#### Data ####

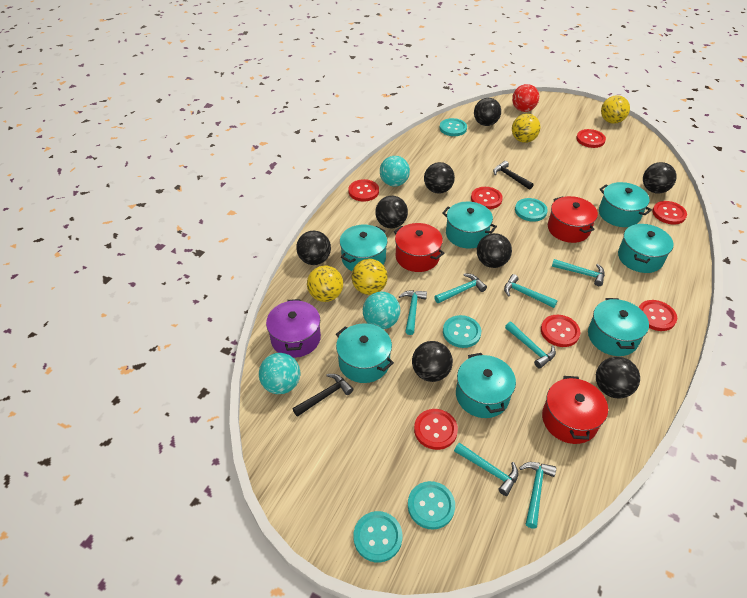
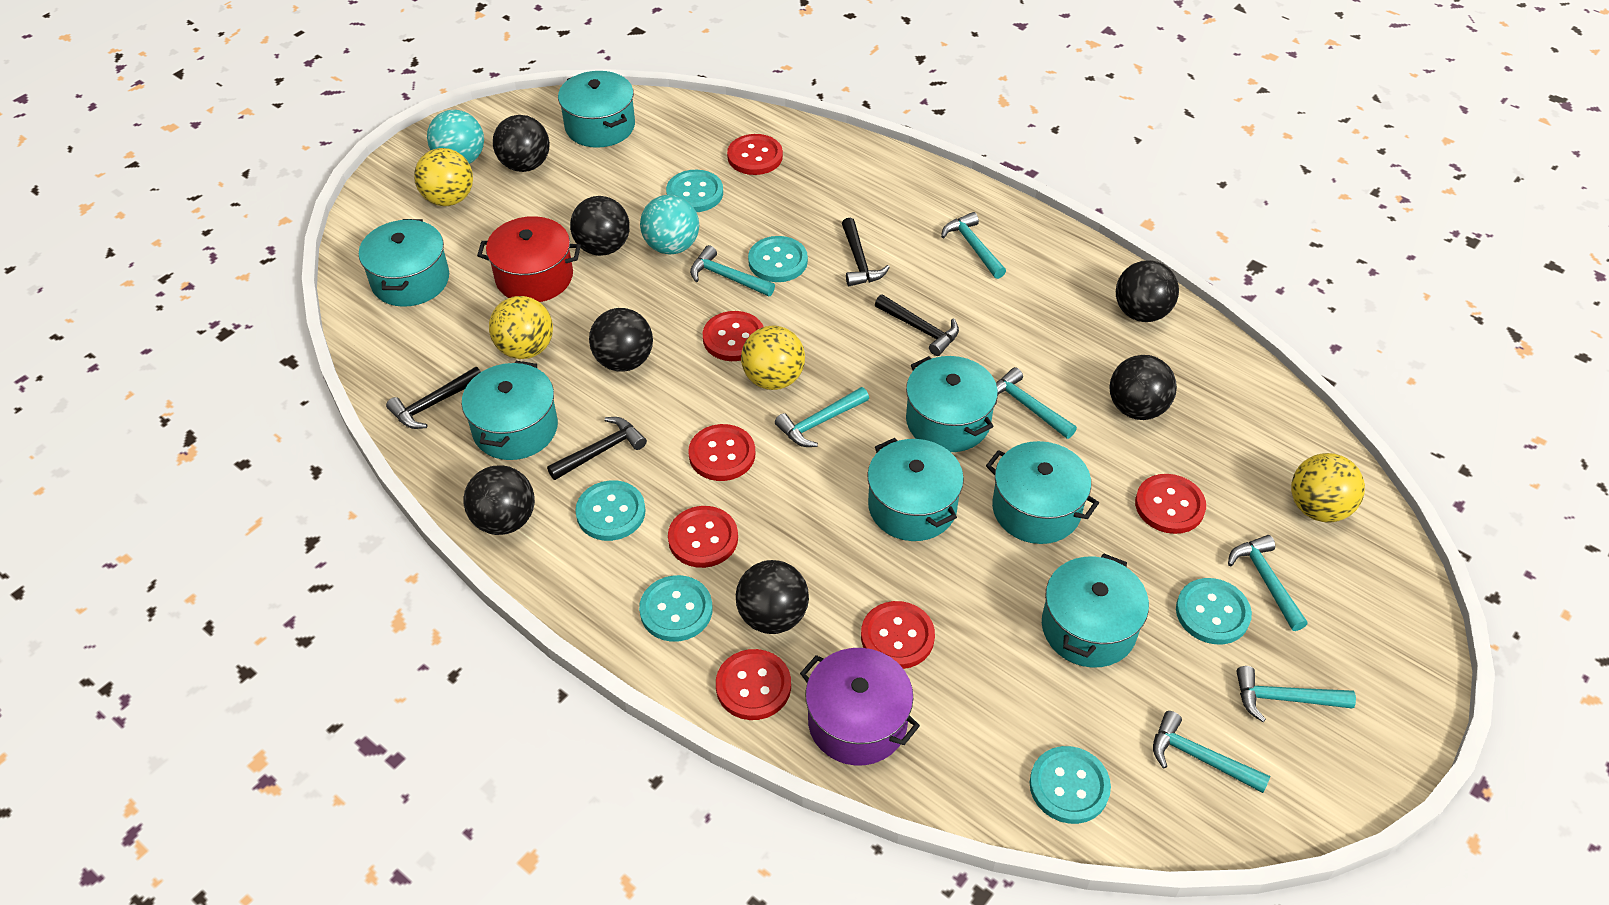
black ball: 8 -> 7
black hammer: 2 -> 4
red ball: 1 -> 0
red pot: 3 -> 1
turquoise ball: 3 -> 2
turquoise button: 5 -> 6

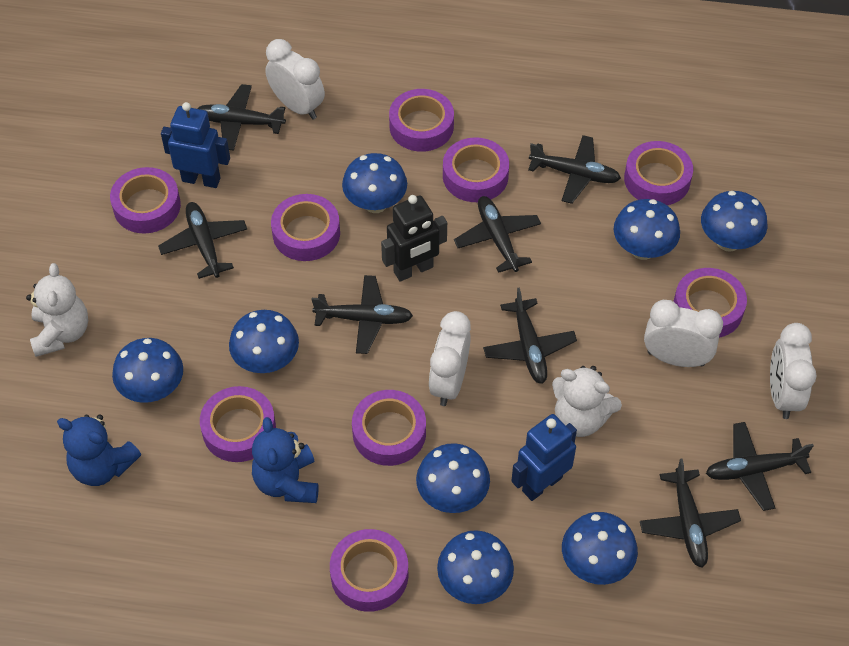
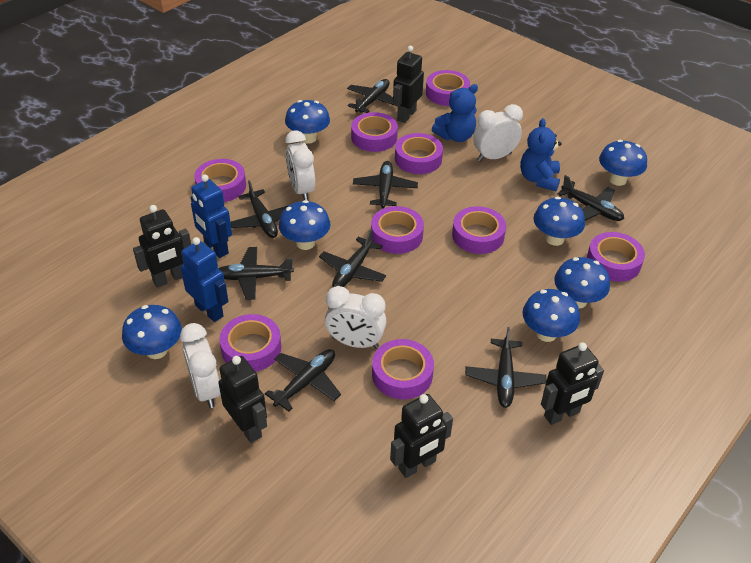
black robot: 1 -> 5
blue mushroom: 8 -> 7
white teddy bear: 2 -> 0

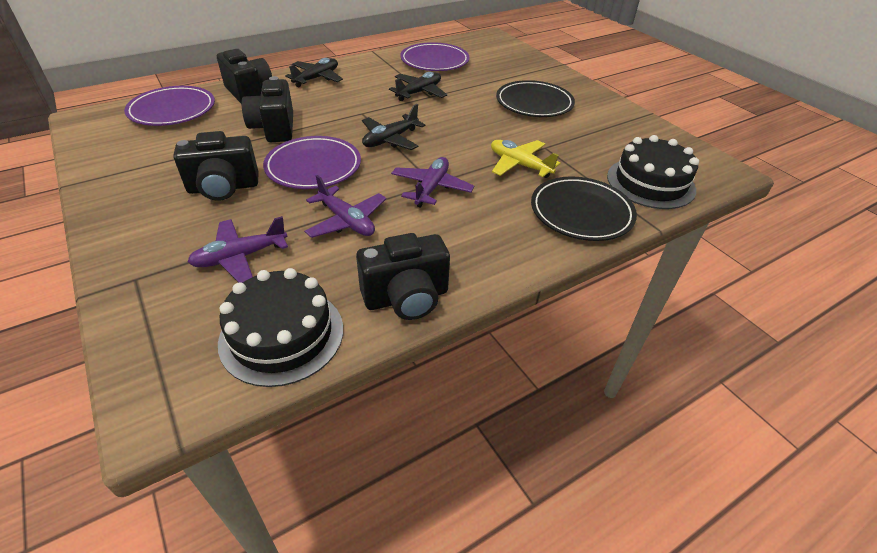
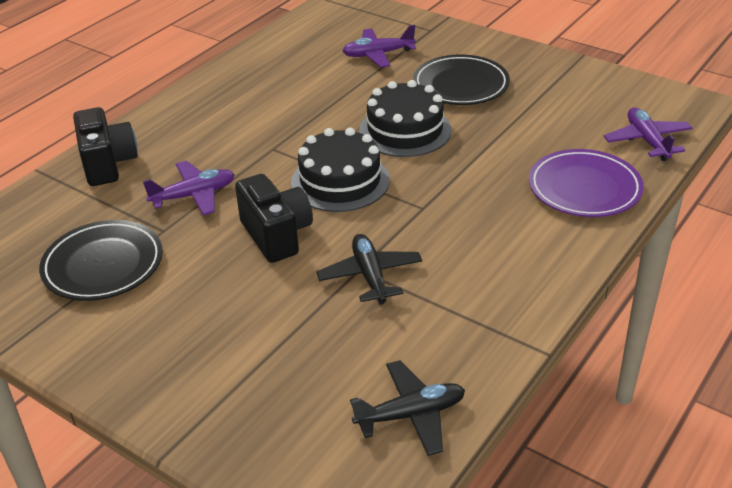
black camera: 4 -> 2
black plane: 3 -> 2
purple plate: 3 -> 1
yellow plane: 1 -> 0

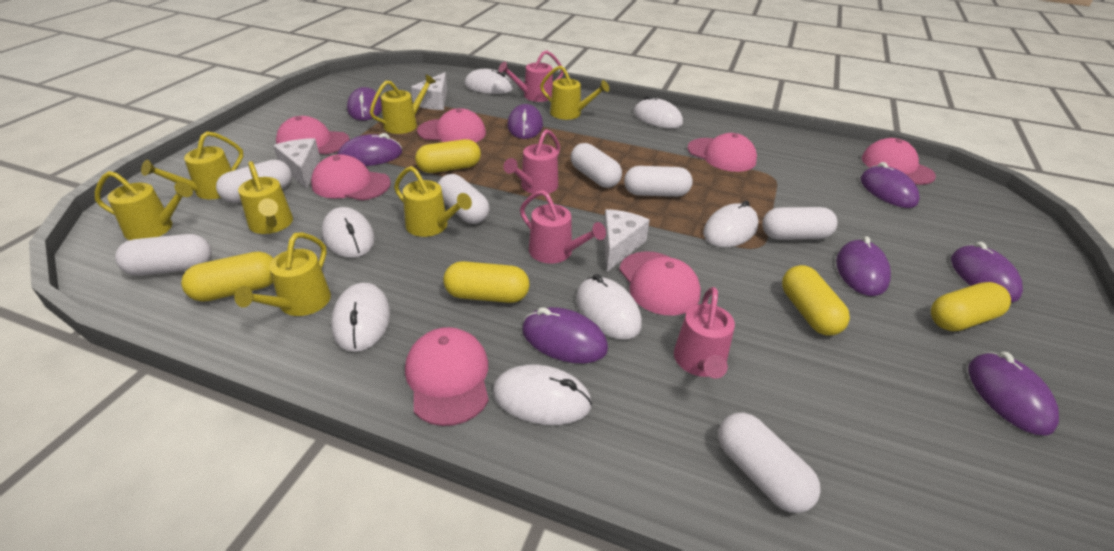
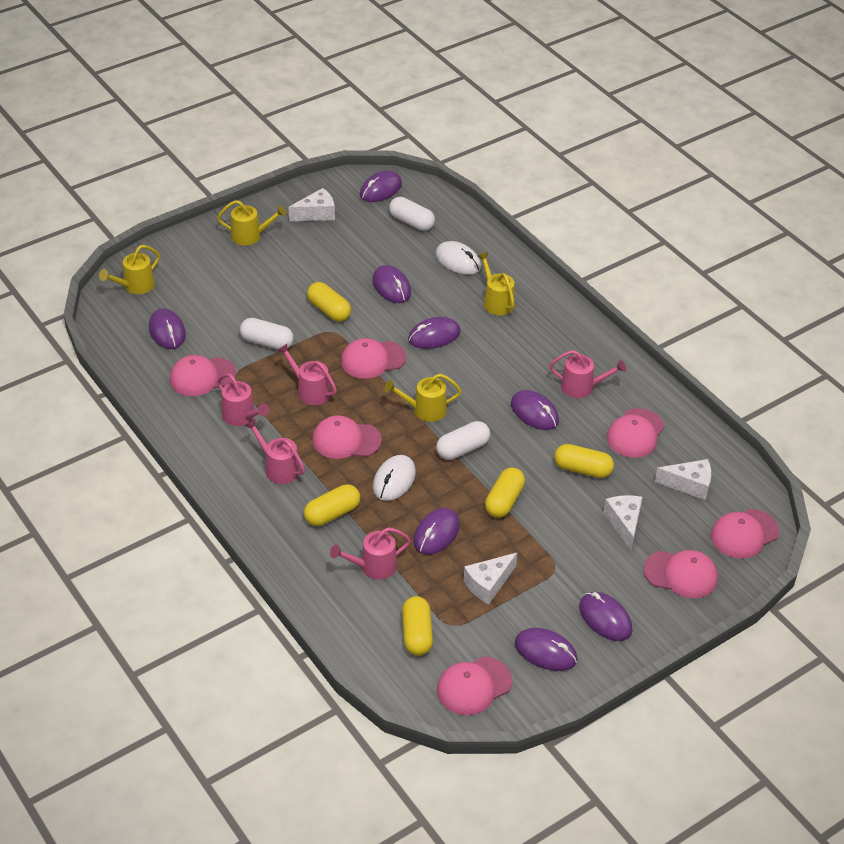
pink watering can: 4 -> 5
white capsule: 7 -> 3
white cheese: 3 -> 4
white mouse: 7 -> 2
yellow watering can: 7 -> 4

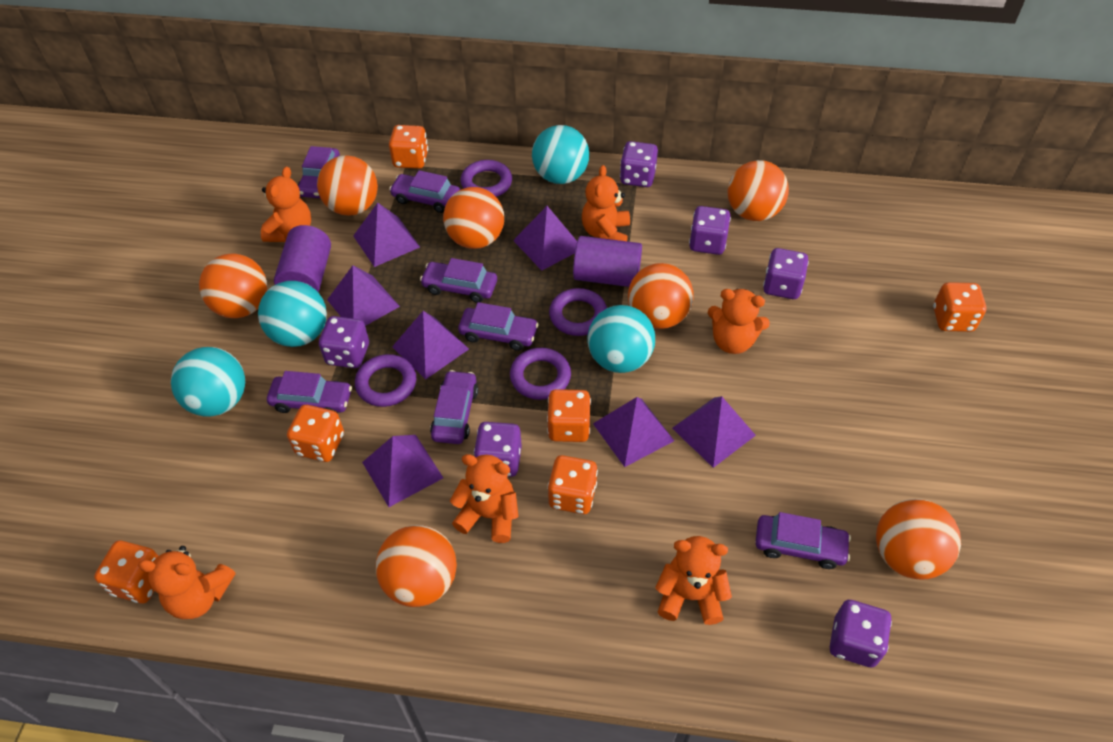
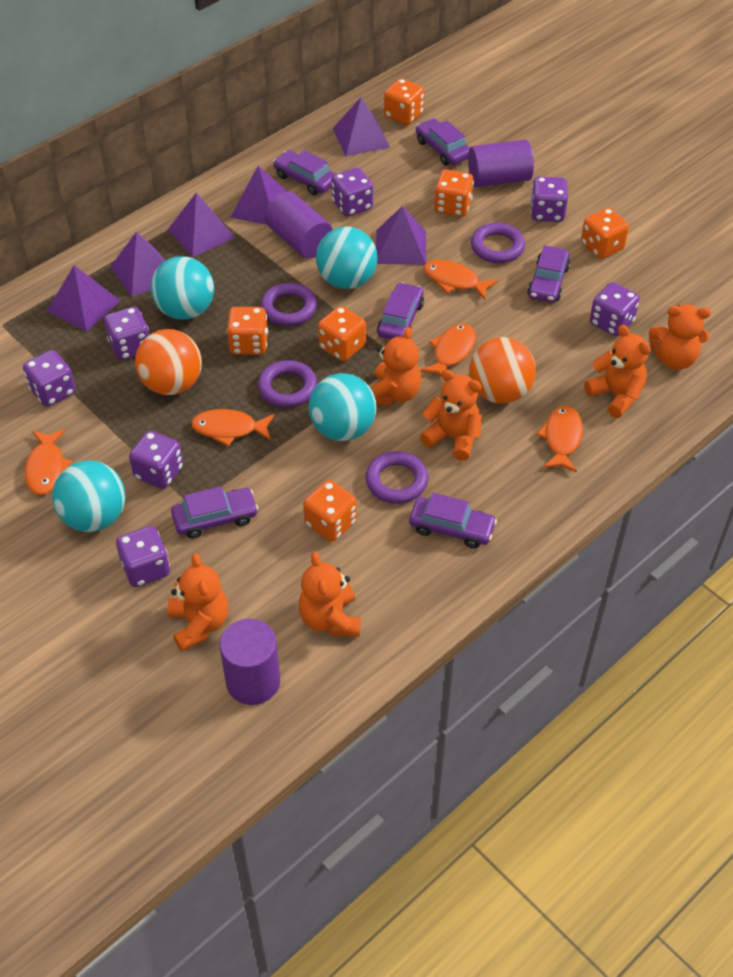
orange ball: 7 -> 2
orange fish: 0 -> 5
purple car: 7 -> 6
purple cylinder: 2 -> 3
purple dice: 6 -> 7
purple pyramid: 7 -> 6

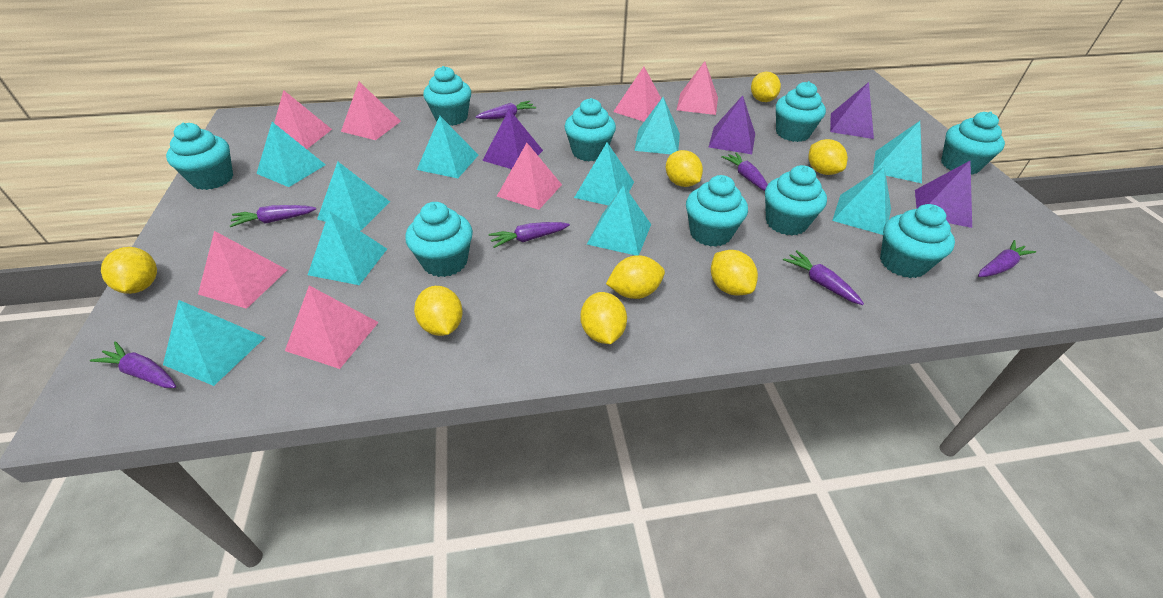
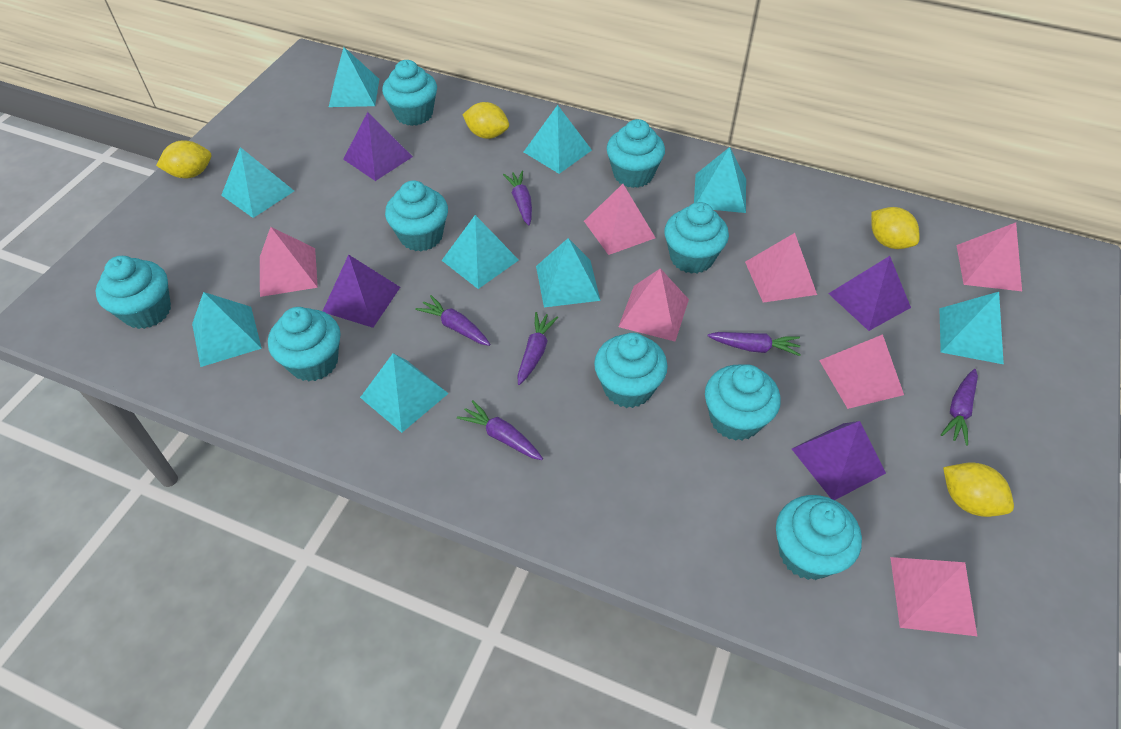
purple carrot: 7 -> 6
turquoise pyramid: 10 -> 9
yellow lemon: 8 -> 4

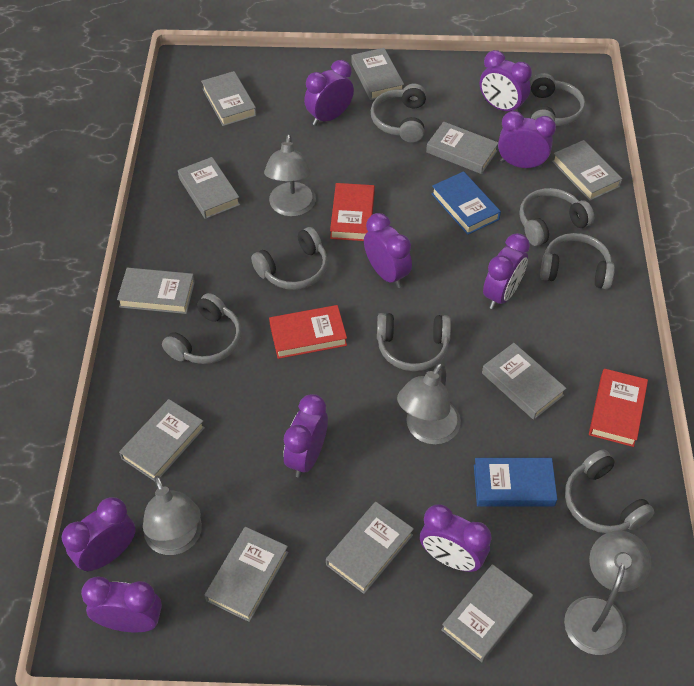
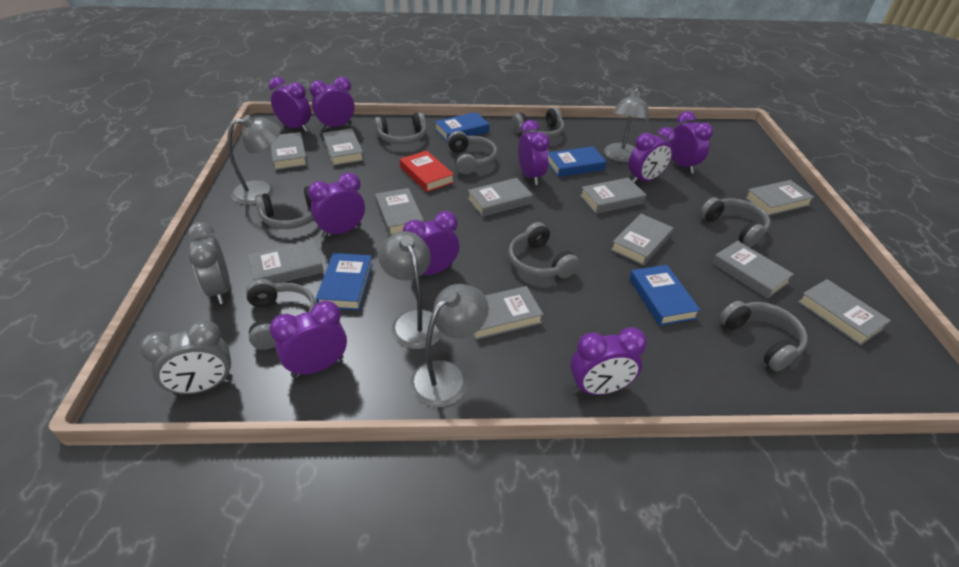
blue book: 2 -> 4
grey clock: 0 -> 2
red book: 3 -> 1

####

*Task to carry out:* Only lines holding the word "white" are wanted; copy each one from the listing.

*Task output:*
white teddy bear: 2 -> 0
white capsule: 7 -> 3
white cheese: 3 -> 4
white mouse: 7 -> 2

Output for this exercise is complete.